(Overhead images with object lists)

▼▼▼

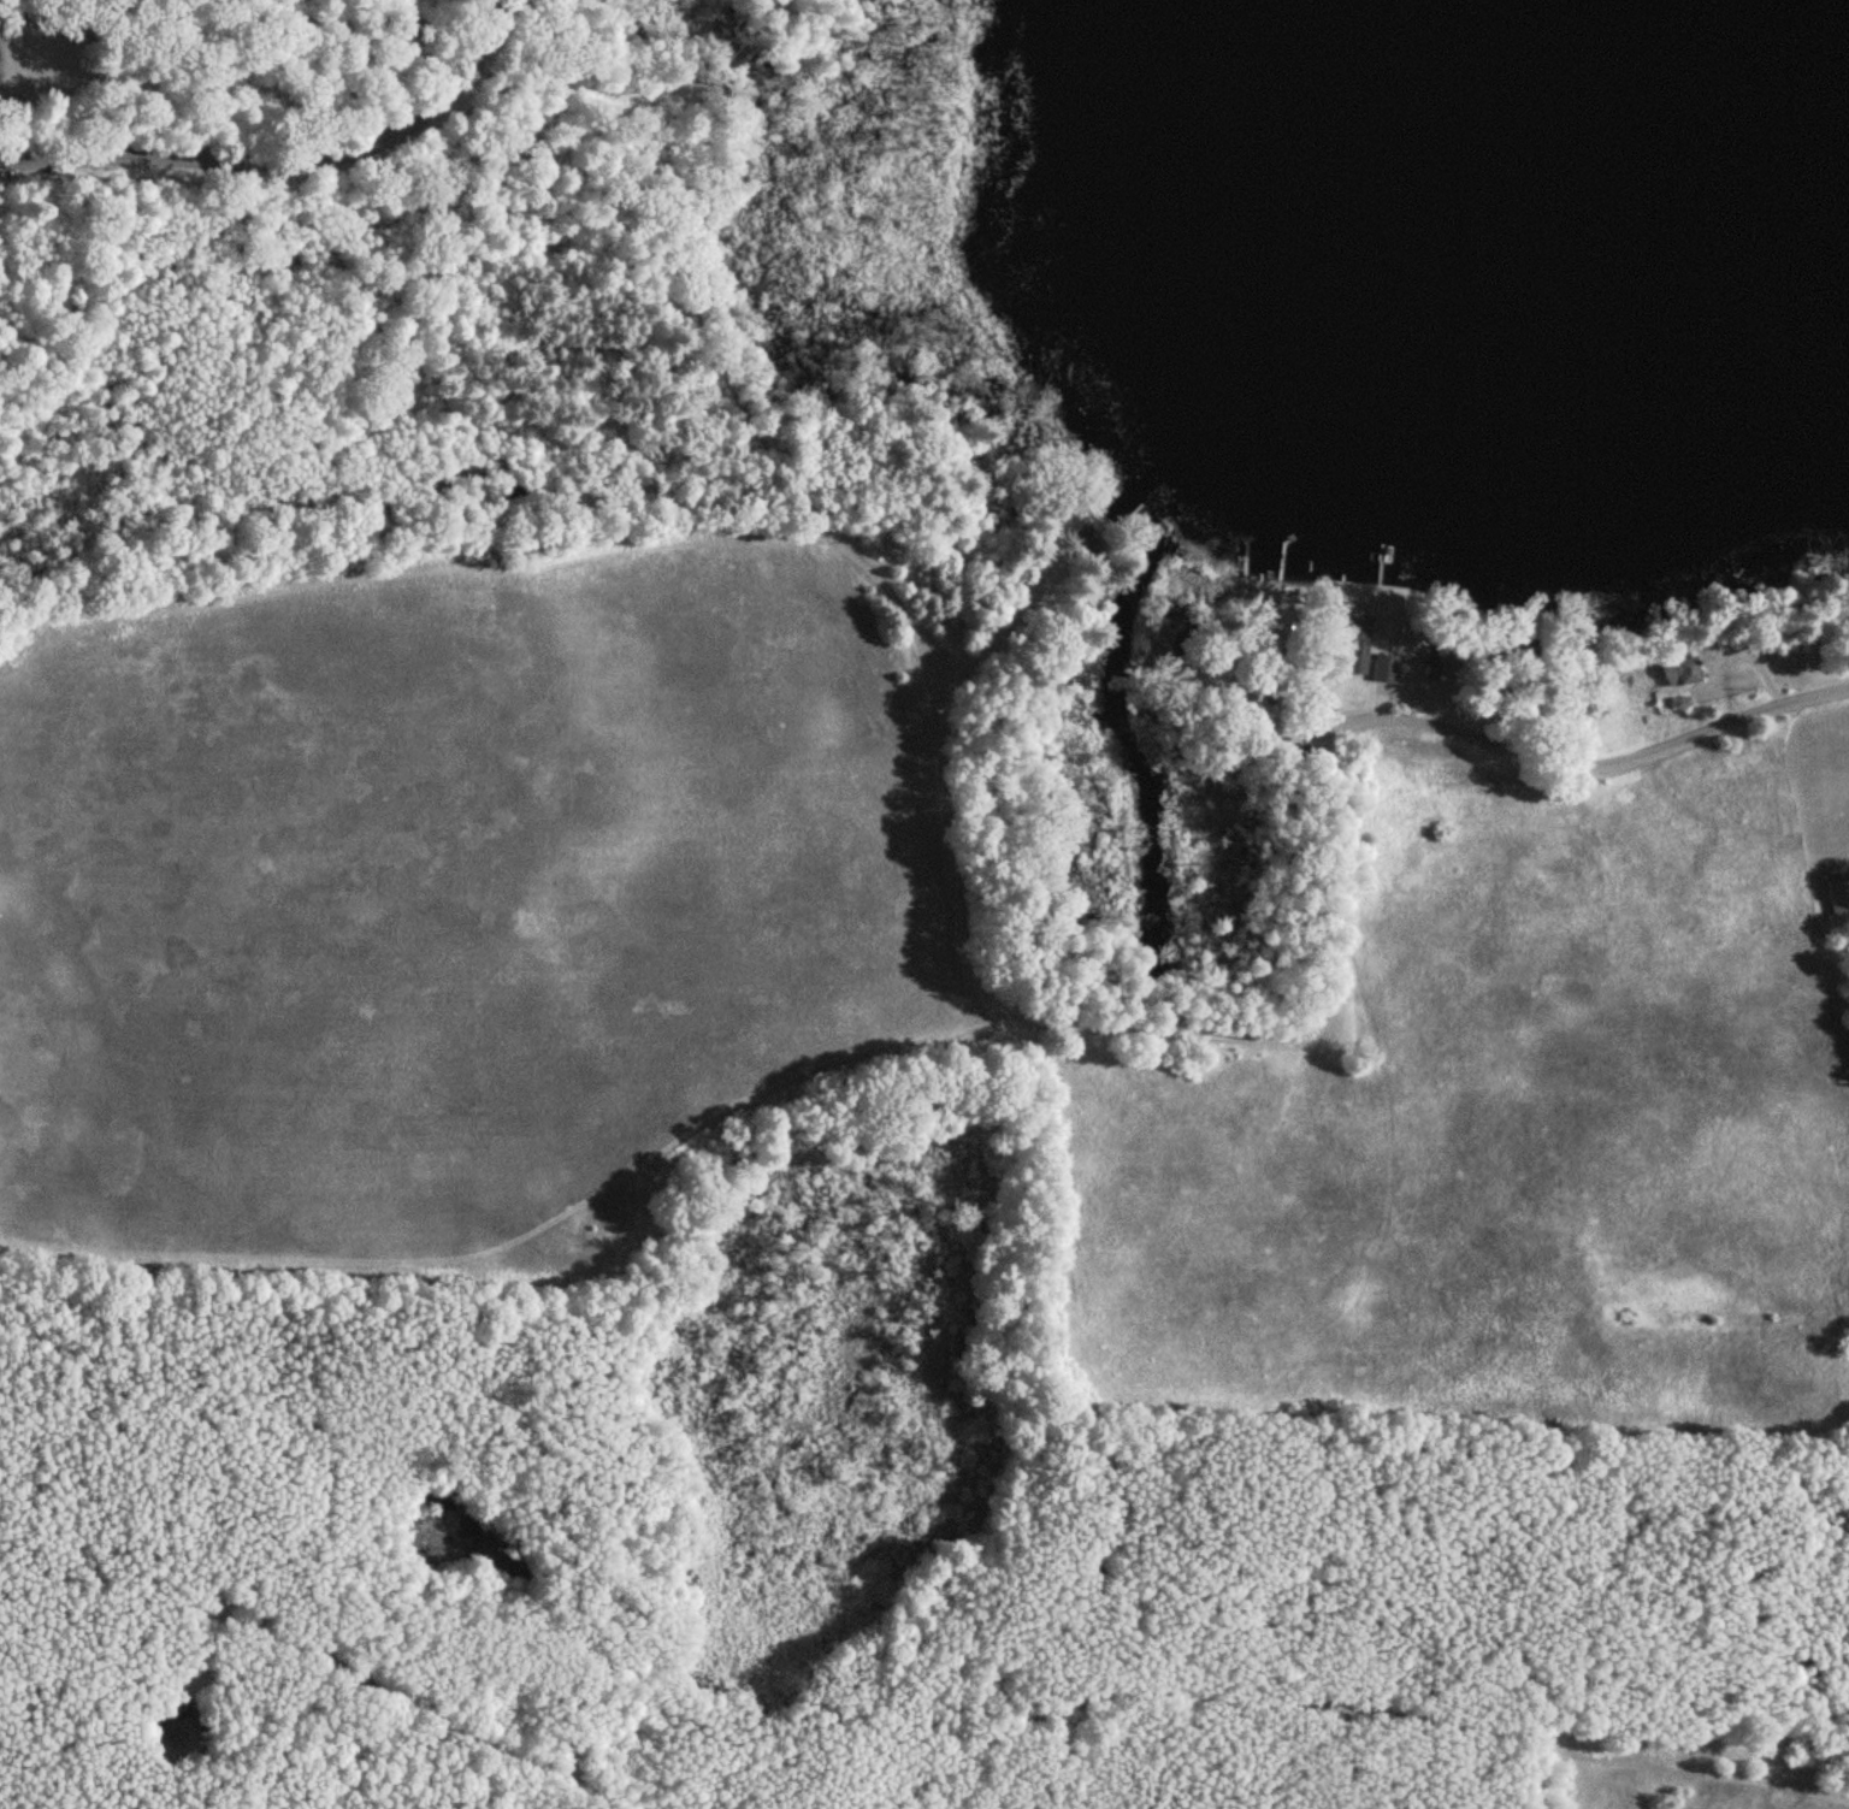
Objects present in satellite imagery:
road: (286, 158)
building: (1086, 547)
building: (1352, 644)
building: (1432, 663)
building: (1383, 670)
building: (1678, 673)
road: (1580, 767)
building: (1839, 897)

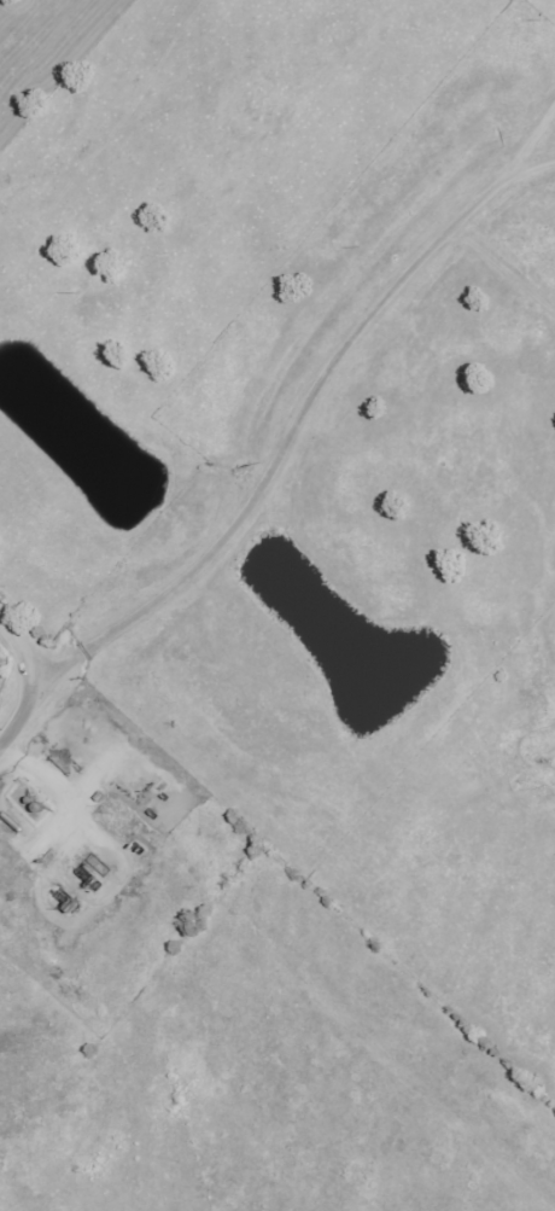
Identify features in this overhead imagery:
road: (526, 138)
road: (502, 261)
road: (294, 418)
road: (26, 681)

▲▲▲

TASK TO CARRY OUT → Output the records above exactly as they are, leaving out the pictures.

ANSWER FOR THIS EXERCISE →
Objects present in satellite imagery:
road: (286, 158)
building: (1086, 547)
building: (1352, 644)
building: (1432, 663)
building: (1383, 670)
building: (1678, 673)
road: (1580, 767)
building: (1839, 897)

Identify features in this overhead imagery:
road: (526, 138)
road: (502, 261)
road: (294, 418)
road: (26, 681)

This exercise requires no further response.